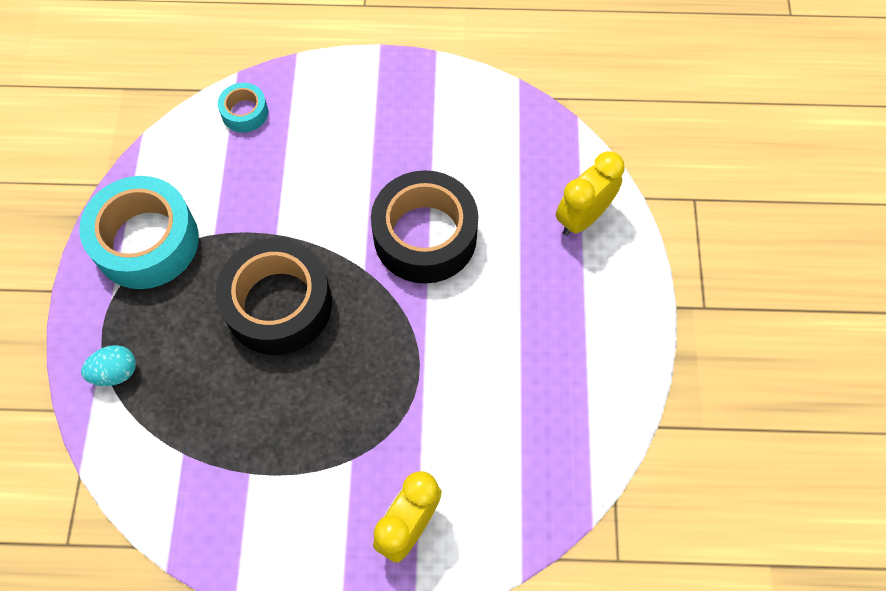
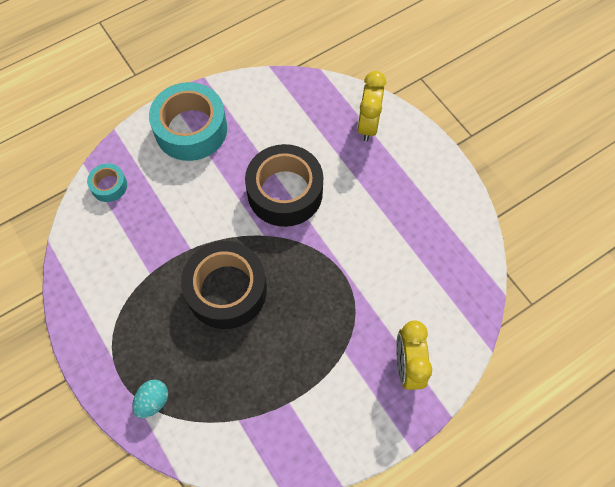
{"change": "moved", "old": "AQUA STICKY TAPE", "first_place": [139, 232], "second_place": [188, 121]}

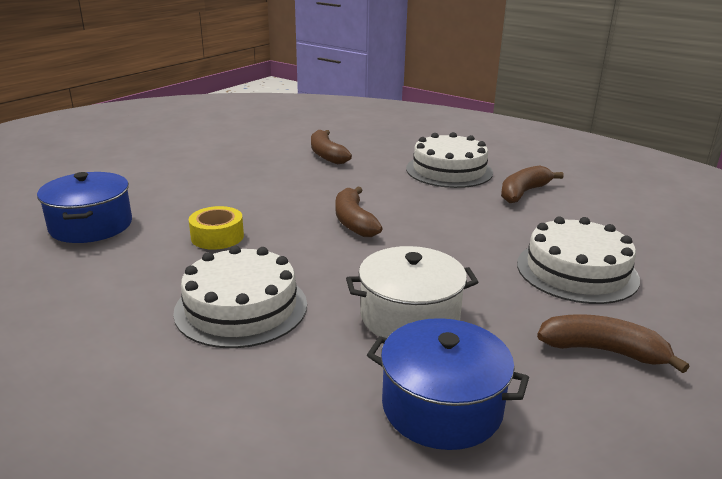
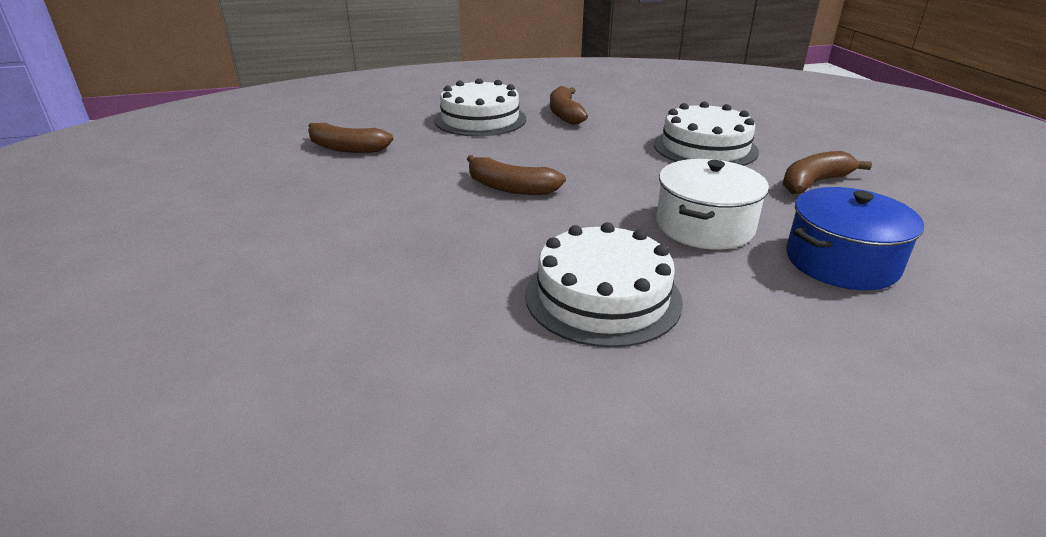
{"change": "removed", "old": "ROYAL BLUE COOKING POT", "first_place": [84, 207]}
{"change": "removed", "old": "GOLDEN STICKY TAPE", "first_place": [216, 228]}

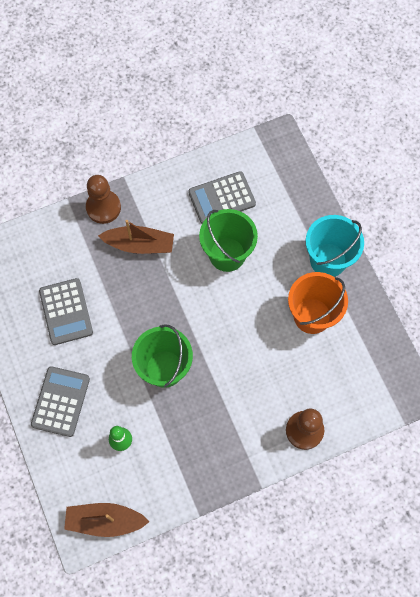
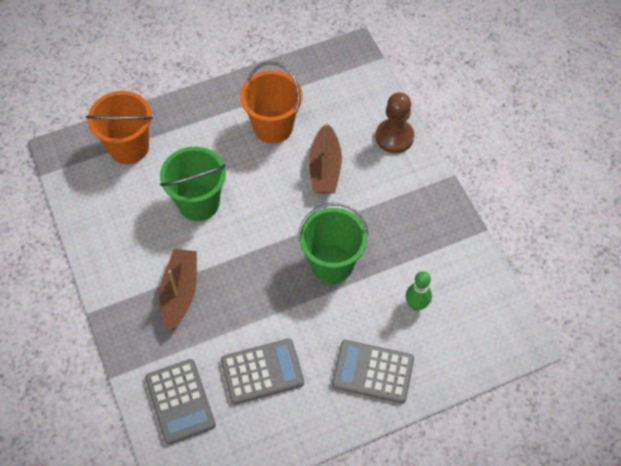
{"change": "moved", "old": "BROWN TOY BOAT", "first_place": [106, 520], "second_place": [325, 158]}
{"change": "removed", "old": "BROWN PAWN", "first_place": [103, 199]}
{"change": "moved", "old": "ASH-GREY CALCULATOR", "first_place": [222, 197], "second_place": [180, 402]}
{"change": "removed", "old": "AQUA PAIL", "first_place": [335, 246]}
{"change": "added", "new": "ORANGE-COLOURED PAIL", "second_place": [119, 127]}

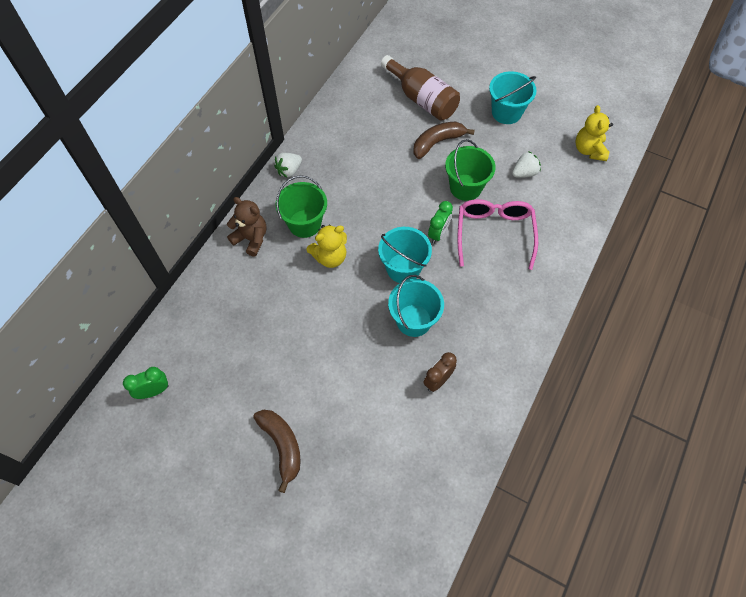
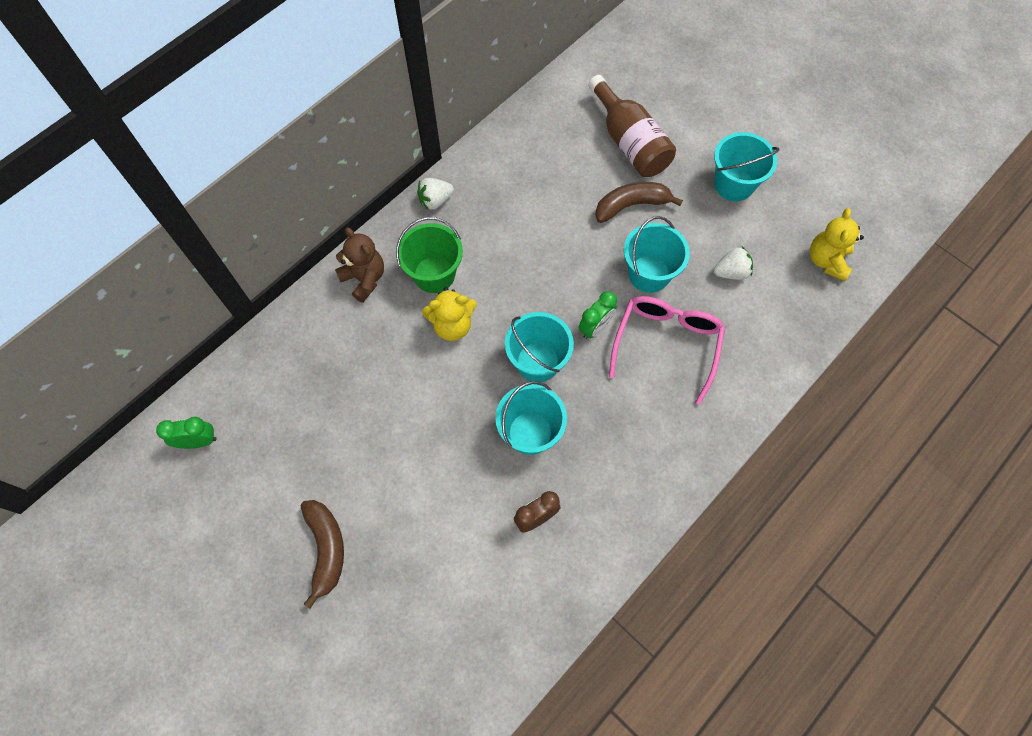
{"change": "recoloured", "old": "EMERALD PAIL", "new": "AQUA PAIL", "first_place": [470, 170], "second_place": [657, 254]}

---

Prompt -> Search the listing above for "PAIL" and copy every line that has it.

Solution for this task ->
{"change": "removed", "old": "AQUA PAIL", "first_place": [335, 246]}
{"change": "added", "new": "ORANGE-COLOURED PAIL", "second_place": [119, 127]}
{"change": "recoloured", "old": "EMERALD PAIL", "new": "AQUA PAIL", "first_place": [470, 170], "second_place": [657, 254]}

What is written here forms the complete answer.